■ What you need to do:
Leave the pictures out and reproduce, exactly, the lines from the one with "none -> pink brick G10:H10 level 1" through the end of the entries below.

== Record extracts ==

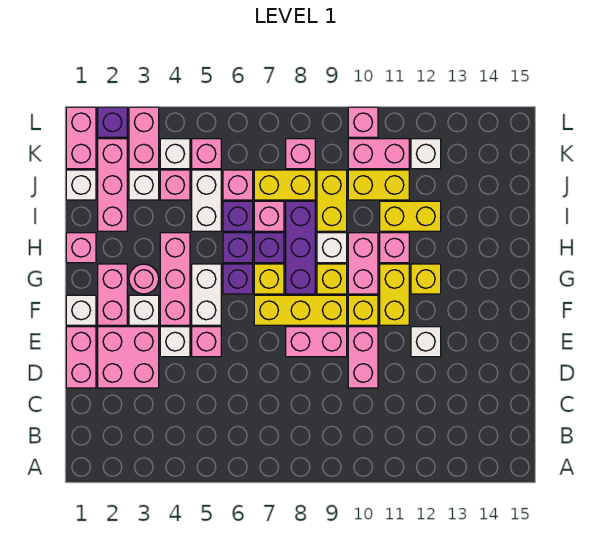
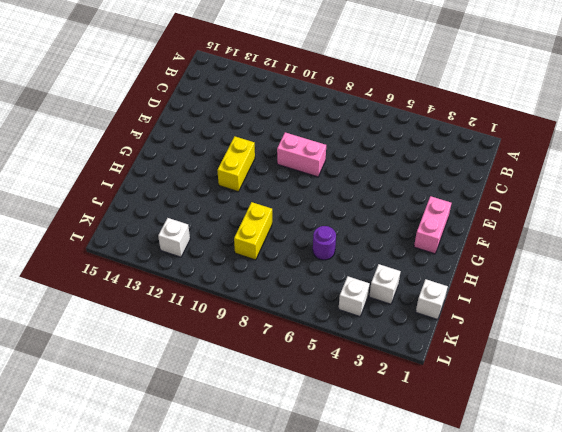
purple round brick I6 level 1 -> purple brick I6 level 1
none -> pink brick D1:E1 level 1
none -> pink brick D2:E3 level 1
none -> pink brick D10:E10 level 1
none -> white brick E4 level 1

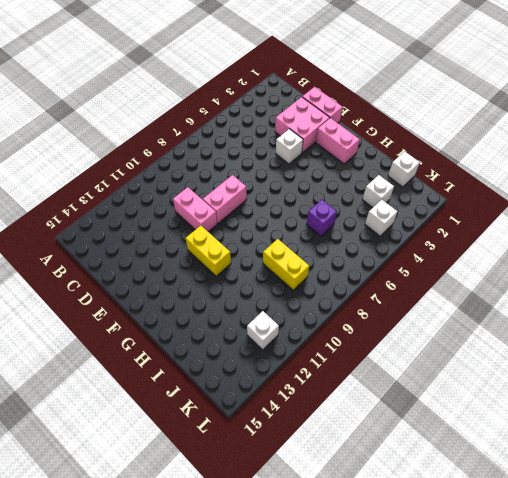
none -> pink brick E5 level 1
none -> white brick E12 level 1
none -> white brick F1 level 1
none -> white brick F3 level 1

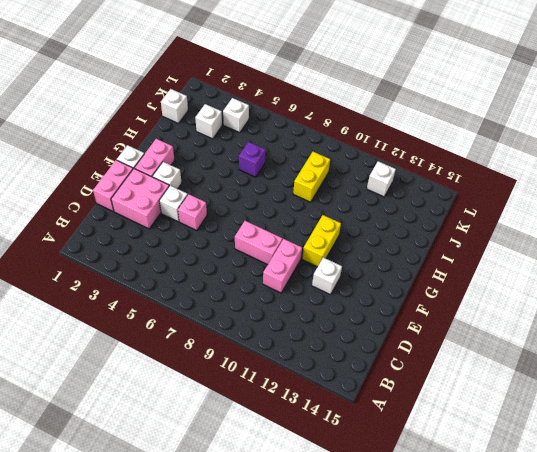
none -> pink brick F4:H4 level 1
none -> white brick F5:G5 level 1
none -> yellow brick F7:F9 level 1
none -> yellow brick F10 level 1

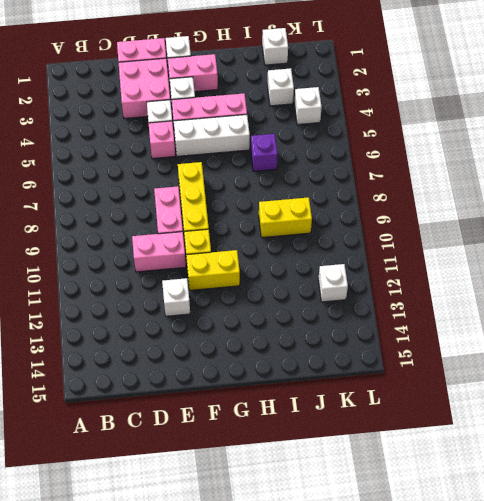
white brick F5:H5 level 1 -> white brick F5:G5 level 1
none -> pink round brick G3 level 1
none -> purple brick G6 level 1
none -> yellow brick G7 level 1
none -> purple brick G8:I8 level 1

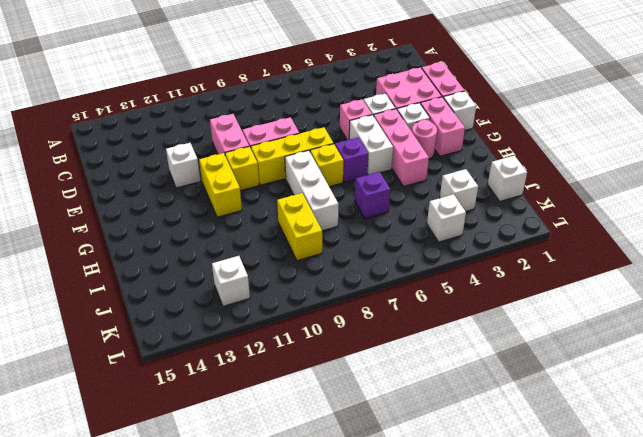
white brick G8:I8 level 1 -> purple brick G8:I8 level 1
none -> yellow brick G9 level 1
none -> pink brick G10:H10 level 1
none -> yellow brick G12 level 1
none -> pink brick H1 level 1

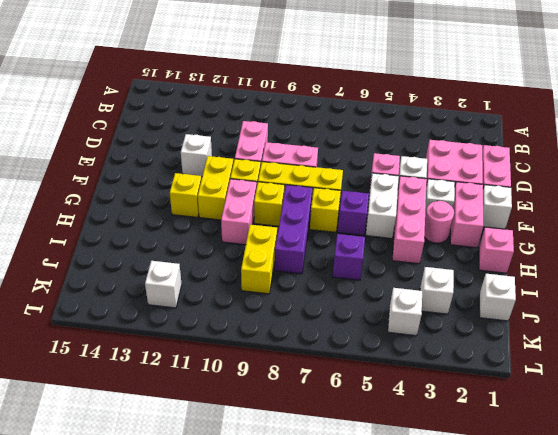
none -> purple brick H6 level 1
none -> purple brick H7 level 1
none -> white brick H9 level 1
none -> pink brick H11 level 1

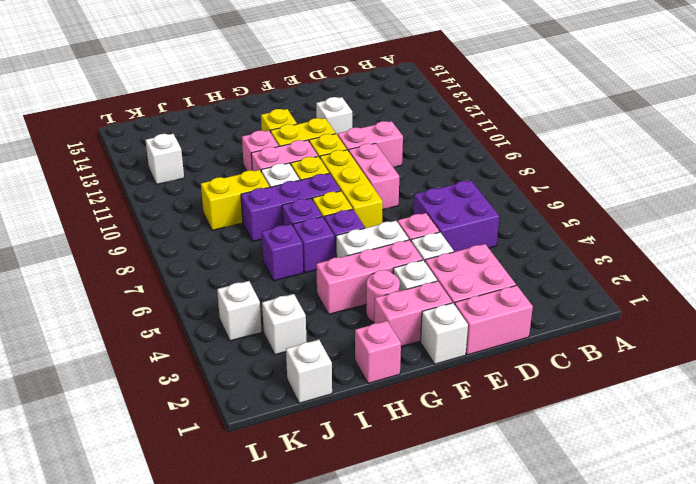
purple brick C5:D6 level 1 -> none
none -> pink brick I2:K2 level 1
none -> white brick I5:J5 level 1
none -> pink brick I7 level 1
none -> yellow brick I11:I12 level 1

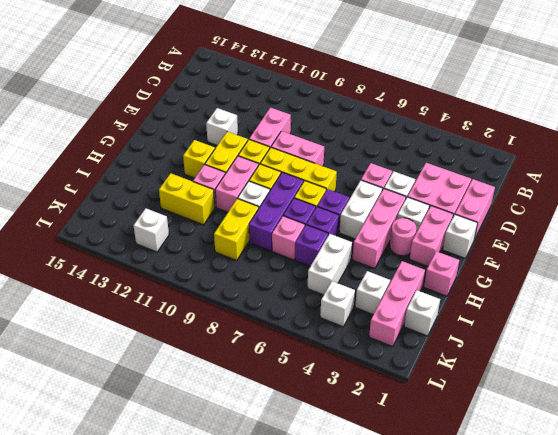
none -> pink brick J4 level 1
none -> pink brick J6 level 1
none -> yellow brick J7:J8 level 1
none -> yellow brick J10:J11 level 1

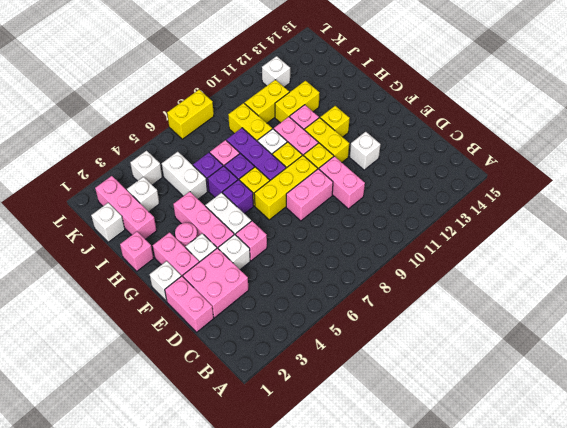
yellow brick L7:L8 level 1 -> yellow brick J7:J8 level 1
none -> pink brick J4 level 1
none -> pink brick J6 level 1
none -> pink brick K1:L1 level 1
none -> pink brick K3:L3 level 1

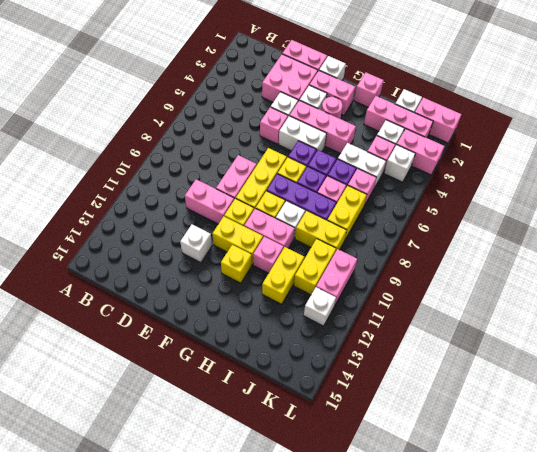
none -> pink brick K5 level 1
none -> pink brick K8 level 1
none -> purple brick L2 level 1
none -> pink brick L10 level 1

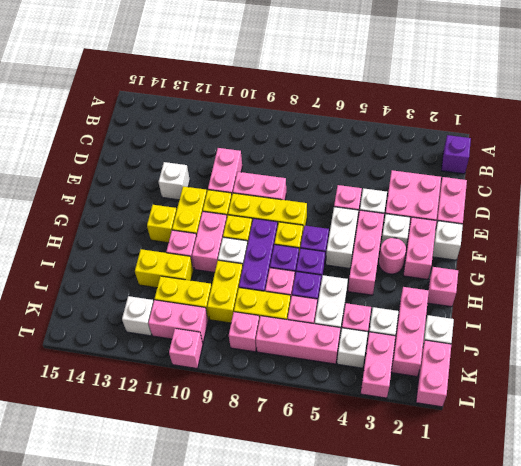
purple brick B1 level 1 -> purple brick L2 level 1
pink brick K5:K7 level 1 -> pink brick K5 level 1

===

■ Completed exercise:
none -> pink brick G10:H10 level 1
none -> yellow brick G12 level 1
none -> pink brick H1 level 1

none -> purple brick H6 level 1
none -> purple brick H7 level 1
none -> white brick H9 level 1
none -> pink brick H11 level 1

purple brick C5:D6 level 1 -> none
none -> pink brick I2:K2 level 1
none -> white brick I5:J5 level 1
none -> pink brick I7 level 1
none -> yellow brick I11:I12 level 1

none -> pink brick J4 level 1
none -> pink brick J6 level 1
none -> yellow brick J7:J8 level 1
none -> yellow brick J10:J11 level 1

yellow brick L7:L8 level 1 -> yellow brick J7:J8 level 1
none -> pink brick J4 level 1
none -> pink brick J6 level 1
none -> pink brick K1:L1 level 1
none -> pink brick K3:L3 level 1

none -> pink brick K5 level 1
none -> pink brick K8 level 1
none -> purple brick L2 level 1
none -> pink brick L10 level 1

purple brick B1 level 1 -> purple brick L2 level 1
pink brick K5:K7 level 1 -> pink brick K5 level 1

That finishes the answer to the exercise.